Information below:

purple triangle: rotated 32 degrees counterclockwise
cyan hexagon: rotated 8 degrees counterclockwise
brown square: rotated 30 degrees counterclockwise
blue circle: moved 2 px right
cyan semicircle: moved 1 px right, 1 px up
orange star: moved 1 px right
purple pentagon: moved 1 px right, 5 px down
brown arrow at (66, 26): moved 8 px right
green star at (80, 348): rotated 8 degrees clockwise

End of Information.
Information below:

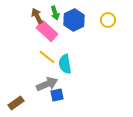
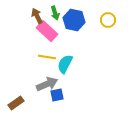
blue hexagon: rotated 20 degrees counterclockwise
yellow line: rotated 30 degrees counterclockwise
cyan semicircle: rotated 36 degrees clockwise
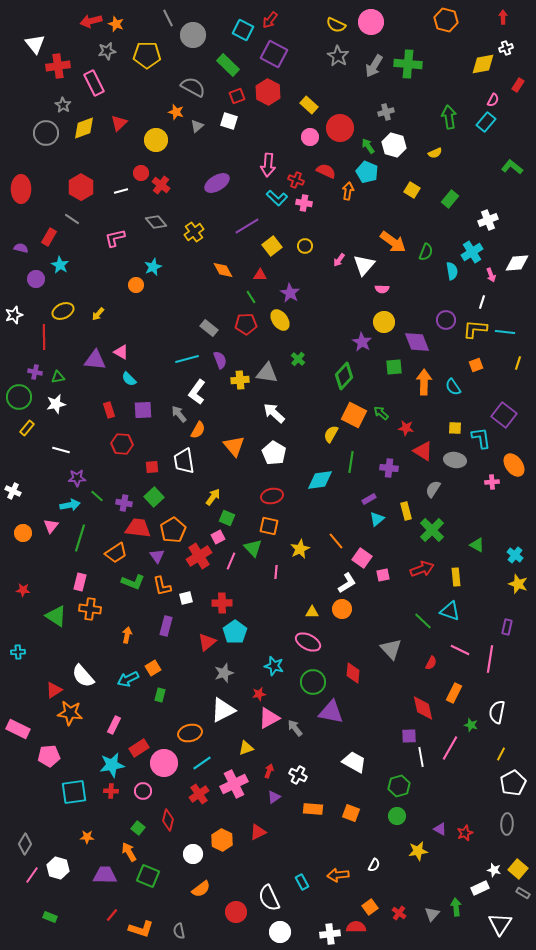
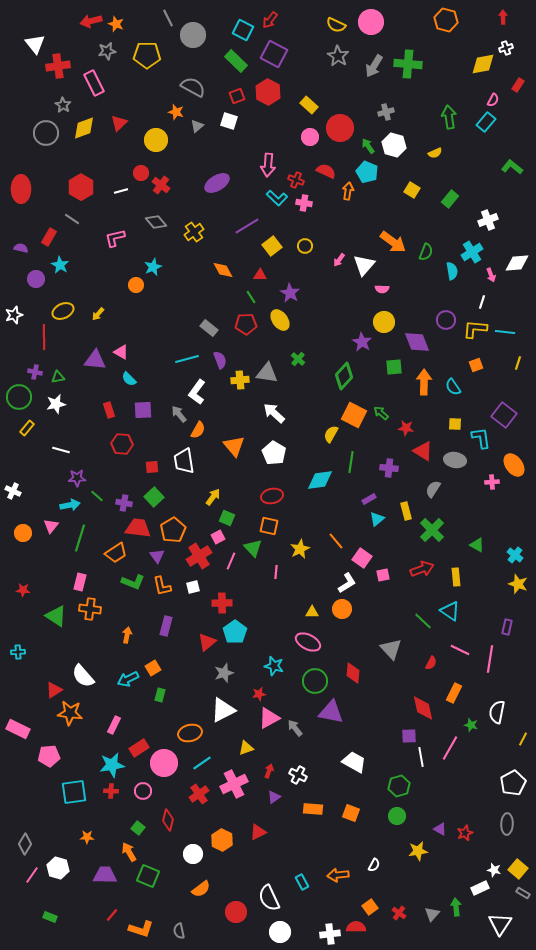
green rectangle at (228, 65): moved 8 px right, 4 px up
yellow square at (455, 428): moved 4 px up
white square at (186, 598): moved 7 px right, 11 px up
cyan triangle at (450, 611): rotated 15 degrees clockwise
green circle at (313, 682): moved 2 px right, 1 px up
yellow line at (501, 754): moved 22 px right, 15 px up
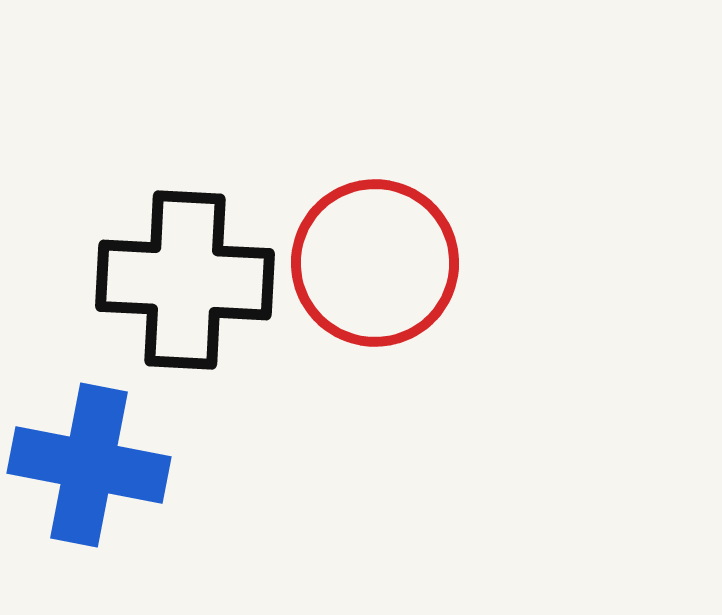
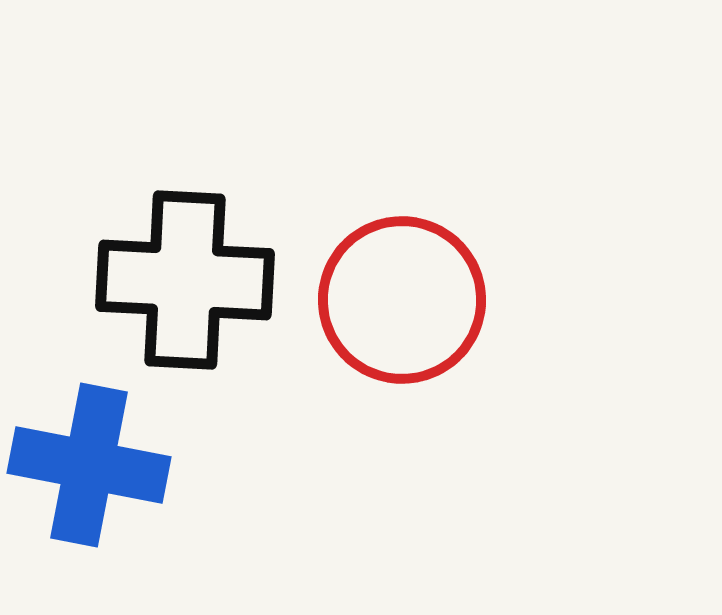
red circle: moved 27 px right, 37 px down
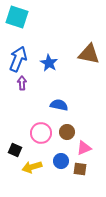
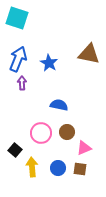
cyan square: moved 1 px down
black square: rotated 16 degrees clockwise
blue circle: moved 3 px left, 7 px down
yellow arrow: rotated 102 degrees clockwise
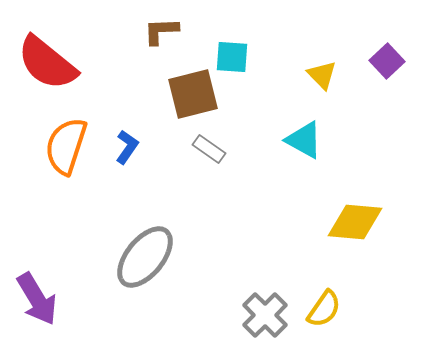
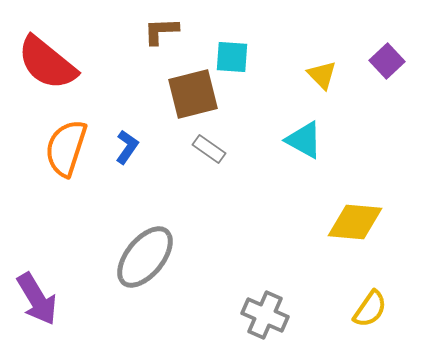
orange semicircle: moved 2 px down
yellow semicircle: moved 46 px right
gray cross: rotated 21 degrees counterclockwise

End of Information.

Set down, from the entries above, exactly the lines from the one with "brown square: rotated" up to and including the one with "green star at", and no other lines.

brown square: rotated 30 degrees counterclockwise
blue circle: moved 2 px right
cyan semicircle: moved 1 px right, 1 px up
orange star: moved 1 px right
purple pentagon: moved 1 px right, 5 px down
brown arrow at (66, 26): moved 8 px right
green star at (80, 348): rotated 8 degrees clockwise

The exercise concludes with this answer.